Aim of the task |
Using the records that appear below, write out exactly the lines from the one with "turquoise soap dispenser: 6 -> 7" through the one with "grey dice: 3 -> 5", keeping both end lines.
Records supplied: Begin
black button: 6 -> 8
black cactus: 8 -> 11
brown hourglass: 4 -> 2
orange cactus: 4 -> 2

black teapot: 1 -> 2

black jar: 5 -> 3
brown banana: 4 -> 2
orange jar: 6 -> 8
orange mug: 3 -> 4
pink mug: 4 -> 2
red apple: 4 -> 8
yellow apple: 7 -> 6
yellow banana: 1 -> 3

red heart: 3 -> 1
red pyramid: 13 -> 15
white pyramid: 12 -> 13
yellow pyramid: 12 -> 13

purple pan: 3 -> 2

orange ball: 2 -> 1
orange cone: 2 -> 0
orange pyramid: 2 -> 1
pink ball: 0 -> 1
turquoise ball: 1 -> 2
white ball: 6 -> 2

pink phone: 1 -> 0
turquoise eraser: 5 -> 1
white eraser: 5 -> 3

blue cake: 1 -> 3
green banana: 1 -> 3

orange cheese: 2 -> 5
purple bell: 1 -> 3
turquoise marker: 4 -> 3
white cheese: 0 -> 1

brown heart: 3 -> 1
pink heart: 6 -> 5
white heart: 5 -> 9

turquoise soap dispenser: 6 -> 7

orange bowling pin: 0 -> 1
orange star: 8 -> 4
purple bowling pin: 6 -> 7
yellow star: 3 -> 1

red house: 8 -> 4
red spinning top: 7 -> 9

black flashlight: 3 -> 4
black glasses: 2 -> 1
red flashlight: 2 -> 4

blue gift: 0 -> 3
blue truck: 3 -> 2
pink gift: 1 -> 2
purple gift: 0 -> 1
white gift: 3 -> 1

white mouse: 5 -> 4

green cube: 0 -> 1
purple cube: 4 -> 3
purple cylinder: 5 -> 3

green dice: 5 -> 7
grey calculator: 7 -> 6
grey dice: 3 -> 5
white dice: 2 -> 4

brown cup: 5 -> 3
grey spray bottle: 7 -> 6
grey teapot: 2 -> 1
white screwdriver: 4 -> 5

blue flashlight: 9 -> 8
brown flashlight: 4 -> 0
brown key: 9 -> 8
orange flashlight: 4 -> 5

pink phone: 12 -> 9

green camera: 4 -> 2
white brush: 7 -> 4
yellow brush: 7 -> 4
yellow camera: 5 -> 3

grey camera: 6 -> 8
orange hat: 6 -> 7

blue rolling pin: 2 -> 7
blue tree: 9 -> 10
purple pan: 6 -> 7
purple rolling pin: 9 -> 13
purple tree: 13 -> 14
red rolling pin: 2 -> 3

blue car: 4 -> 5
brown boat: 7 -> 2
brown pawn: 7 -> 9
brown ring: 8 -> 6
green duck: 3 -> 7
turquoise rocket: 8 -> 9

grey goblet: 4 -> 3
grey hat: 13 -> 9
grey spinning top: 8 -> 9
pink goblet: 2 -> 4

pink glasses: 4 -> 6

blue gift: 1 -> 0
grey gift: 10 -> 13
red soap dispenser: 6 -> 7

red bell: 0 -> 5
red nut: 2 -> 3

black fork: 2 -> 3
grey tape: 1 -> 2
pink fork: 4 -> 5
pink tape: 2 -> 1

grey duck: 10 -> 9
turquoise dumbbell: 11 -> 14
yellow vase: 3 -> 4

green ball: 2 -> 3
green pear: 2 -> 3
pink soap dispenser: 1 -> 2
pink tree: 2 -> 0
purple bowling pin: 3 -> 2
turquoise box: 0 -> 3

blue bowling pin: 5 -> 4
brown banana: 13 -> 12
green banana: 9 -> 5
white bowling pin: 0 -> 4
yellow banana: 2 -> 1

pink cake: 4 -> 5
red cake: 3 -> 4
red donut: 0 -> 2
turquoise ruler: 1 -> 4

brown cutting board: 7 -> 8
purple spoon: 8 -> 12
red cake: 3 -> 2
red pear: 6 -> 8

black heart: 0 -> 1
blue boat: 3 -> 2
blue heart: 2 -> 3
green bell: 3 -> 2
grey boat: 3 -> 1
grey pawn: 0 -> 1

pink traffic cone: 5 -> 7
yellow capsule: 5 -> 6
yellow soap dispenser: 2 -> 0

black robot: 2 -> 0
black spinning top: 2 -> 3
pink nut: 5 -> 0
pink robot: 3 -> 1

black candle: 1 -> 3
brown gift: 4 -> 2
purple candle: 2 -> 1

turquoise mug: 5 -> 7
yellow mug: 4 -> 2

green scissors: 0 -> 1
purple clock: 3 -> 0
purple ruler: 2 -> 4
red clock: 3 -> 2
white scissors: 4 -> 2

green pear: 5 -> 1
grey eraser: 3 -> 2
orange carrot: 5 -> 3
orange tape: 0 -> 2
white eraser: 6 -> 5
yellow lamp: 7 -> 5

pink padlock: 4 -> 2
Records supplied: End
Your response |
turquoise soap dispenser: 6 -> 7

orange bowling pin: 0 -> 1
orange star: 8 -> 4
purple bowling pin: 6 -> 7
yellow star: 3 -> 1

red house: 8 -> 4
red spinning top: 7 -> 9

black flashlight: 3 -> 4
black glasses: 2 -> 1
red flashlight: 2 -> 4

blue gift: 0 -> 3
blue truck: 3 -> 2
pink gift: 1 -> 2
purple gift: 0 -> 1
white gift: 3 -> 1

white mouse: 5 -> 4

green cube: 0 -> 1
purple cube: 4 -> 3
purple cylinder: 5 -> 3

green dice: 5 -> 7
grey calculator: 7 -> 6
grey dice: 3 -> 5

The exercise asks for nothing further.